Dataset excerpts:
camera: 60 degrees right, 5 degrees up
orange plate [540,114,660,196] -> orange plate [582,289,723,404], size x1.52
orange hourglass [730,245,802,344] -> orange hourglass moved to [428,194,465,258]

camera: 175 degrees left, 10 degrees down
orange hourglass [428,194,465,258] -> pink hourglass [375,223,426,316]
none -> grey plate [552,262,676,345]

==

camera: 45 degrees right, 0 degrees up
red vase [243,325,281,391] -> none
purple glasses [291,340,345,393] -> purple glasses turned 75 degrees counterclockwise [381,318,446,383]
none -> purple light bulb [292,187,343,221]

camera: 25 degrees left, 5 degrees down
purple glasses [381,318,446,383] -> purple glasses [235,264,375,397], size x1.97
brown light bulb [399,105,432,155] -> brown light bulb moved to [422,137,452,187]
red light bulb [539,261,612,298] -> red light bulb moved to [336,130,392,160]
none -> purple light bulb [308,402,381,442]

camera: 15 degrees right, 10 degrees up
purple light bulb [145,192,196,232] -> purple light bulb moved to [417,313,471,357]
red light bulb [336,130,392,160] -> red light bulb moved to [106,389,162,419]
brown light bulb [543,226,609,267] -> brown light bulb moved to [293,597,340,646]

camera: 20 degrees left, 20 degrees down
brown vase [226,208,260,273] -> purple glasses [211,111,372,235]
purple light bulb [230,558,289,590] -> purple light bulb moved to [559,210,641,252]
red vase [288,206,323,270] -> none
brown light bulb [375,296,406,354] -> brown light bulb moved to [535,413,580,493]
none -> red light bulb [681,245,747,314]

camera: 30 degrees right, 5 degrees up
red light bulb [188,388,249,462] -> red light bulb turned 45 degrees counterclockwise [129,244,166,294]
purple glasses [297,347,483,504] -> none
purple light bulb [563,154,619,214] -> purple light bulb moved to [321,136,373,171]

Aim of the task:
Starting with the line above that holds "camera: 60 degrees right, 5 degrees up" and stopping with the line that holds "none -> grey plate [552,262,676,345]", reproduce each line exactly, omitting all other lines.

Solution for this exercise:
camera: 60 degrees right, 5 degrees up
orange plate [540,114,660,196] -> orange plate [582,289,723,404], size x1.52
orange hourglass [730,245,802,344] -> orange hourglass moved to [428,194,465,258]

camera: 175 degrees left, 10 degrees down
orange hourglass [428,194,465,258] -> pink hourglass [375,223,426,316]
none -> grey plate [552,262,676,345]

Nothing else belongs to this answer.